# WHAT THE TASK REQUIRES:
A faithful copy of all the data is the goal; omit the pictures.

# GIVEN DATA:
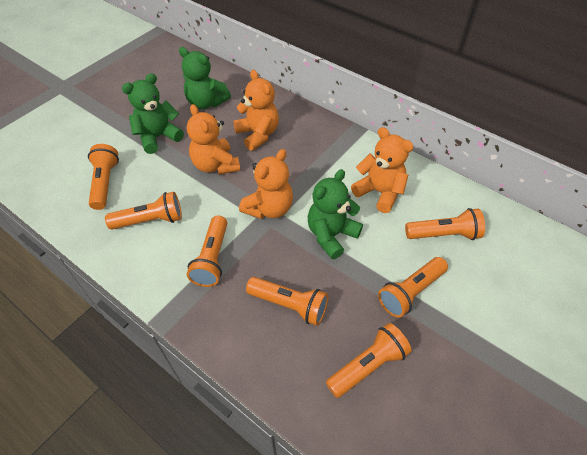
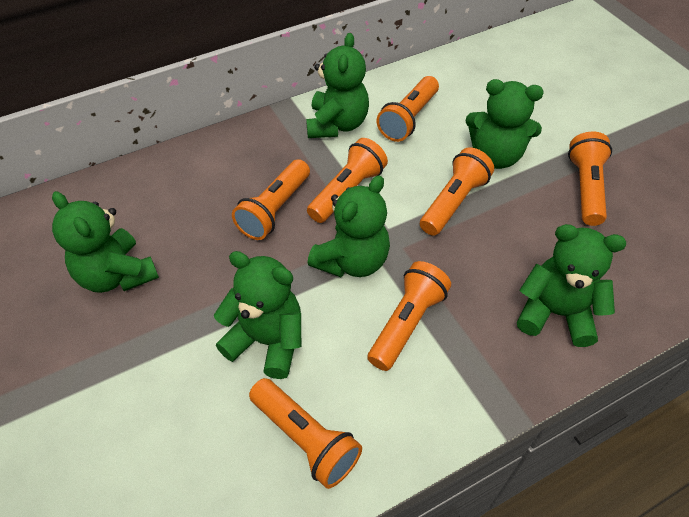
green teddy bear: 3 -> 6
orange teddy bear: 4 -> 0

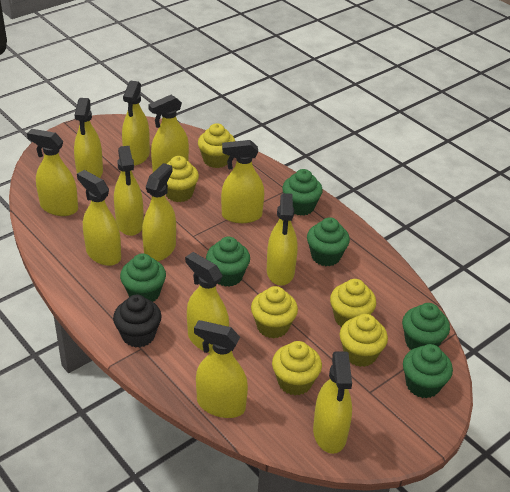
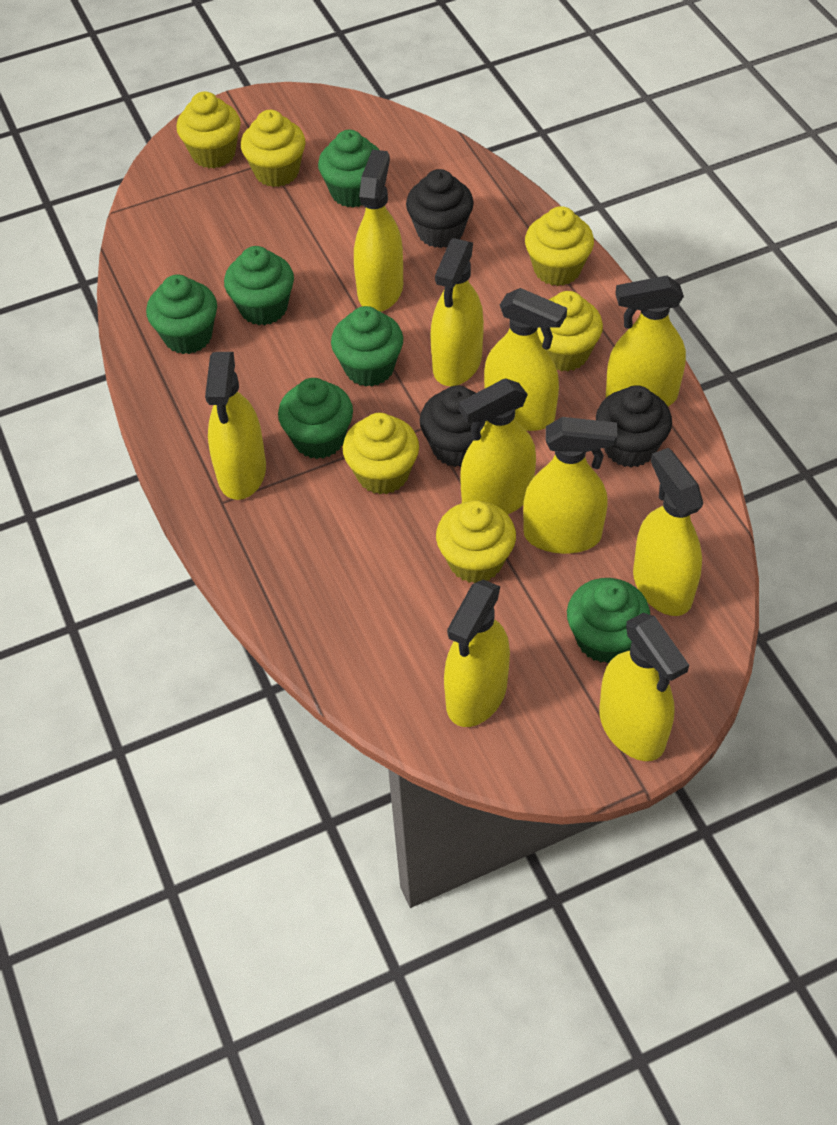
black cupcake: 1 -> 3
yellow spray bottle: 12 -> 10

# ANSWER BOX:
green teddy bear: 3 -> 6
orange teddy bear: 4 -> 0

black cupcake: 1 -> 3
yellow spray bottle: 12 -> 10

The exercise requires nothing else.